=== PROVIDED DATA ===

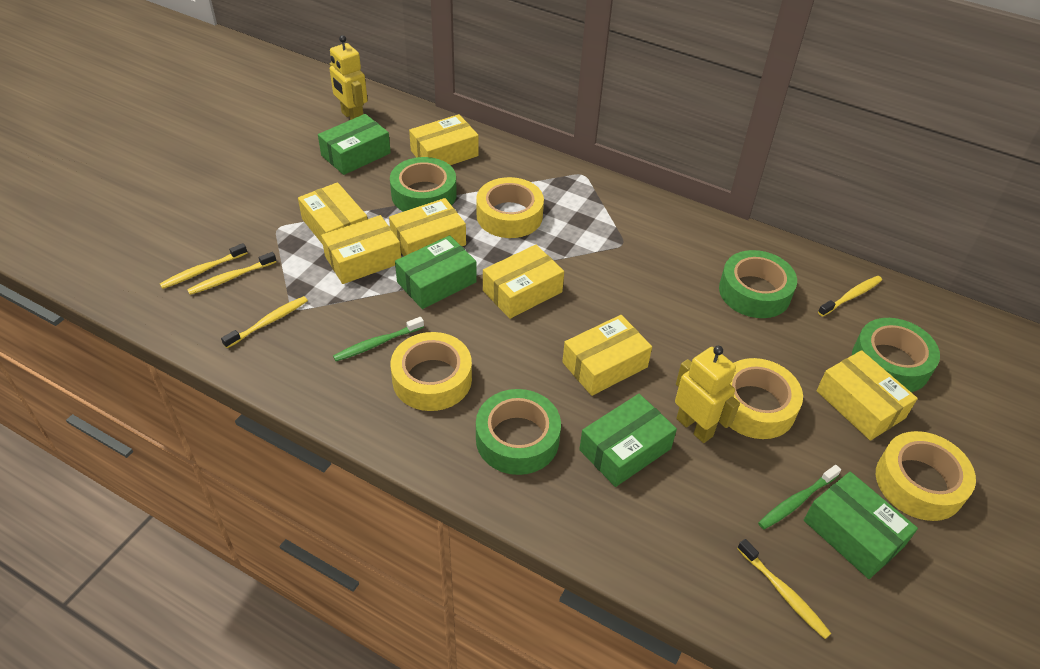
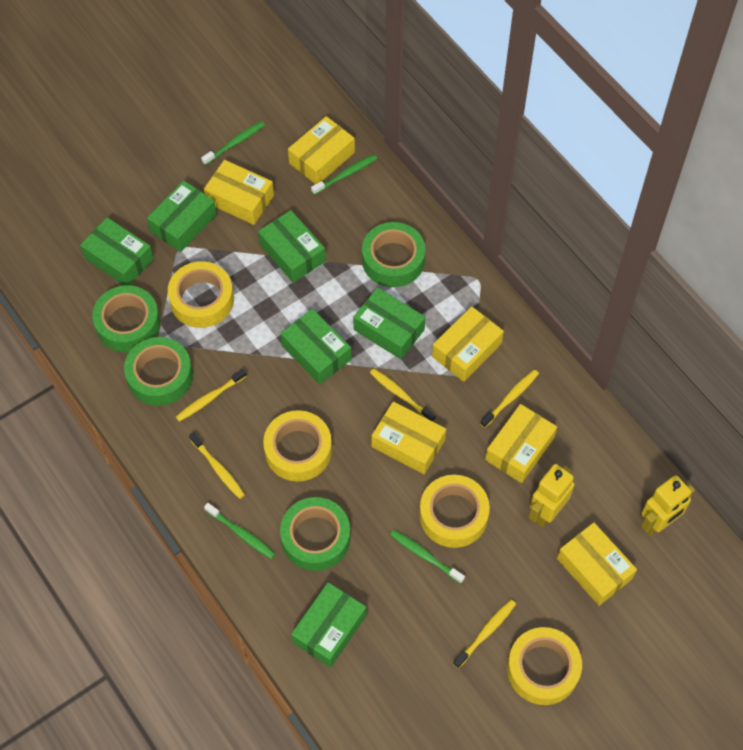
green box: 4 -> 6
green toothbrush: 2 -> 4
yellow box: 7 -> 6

===
=== PROVIDED DATA ===

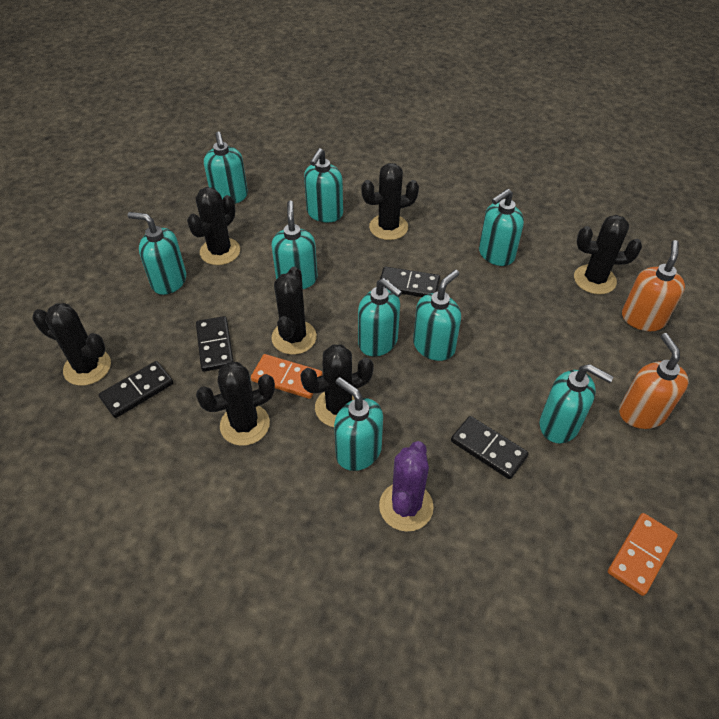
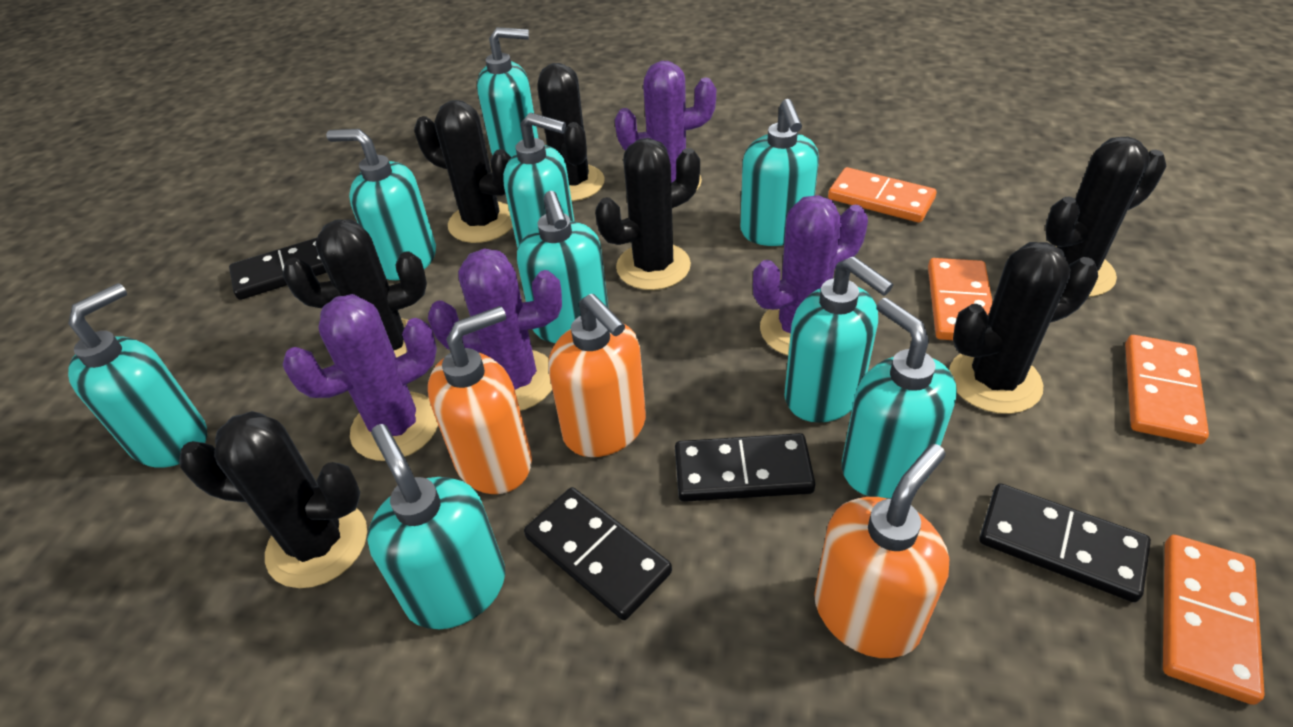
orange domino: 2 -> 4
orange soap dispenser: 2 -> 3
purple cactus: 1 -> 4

===

Reproduce each line of the records in which "orange" appears.

### TASK OUTPUT
orange domino: 2 -> 4
orange soap dispenser: 2 -> 3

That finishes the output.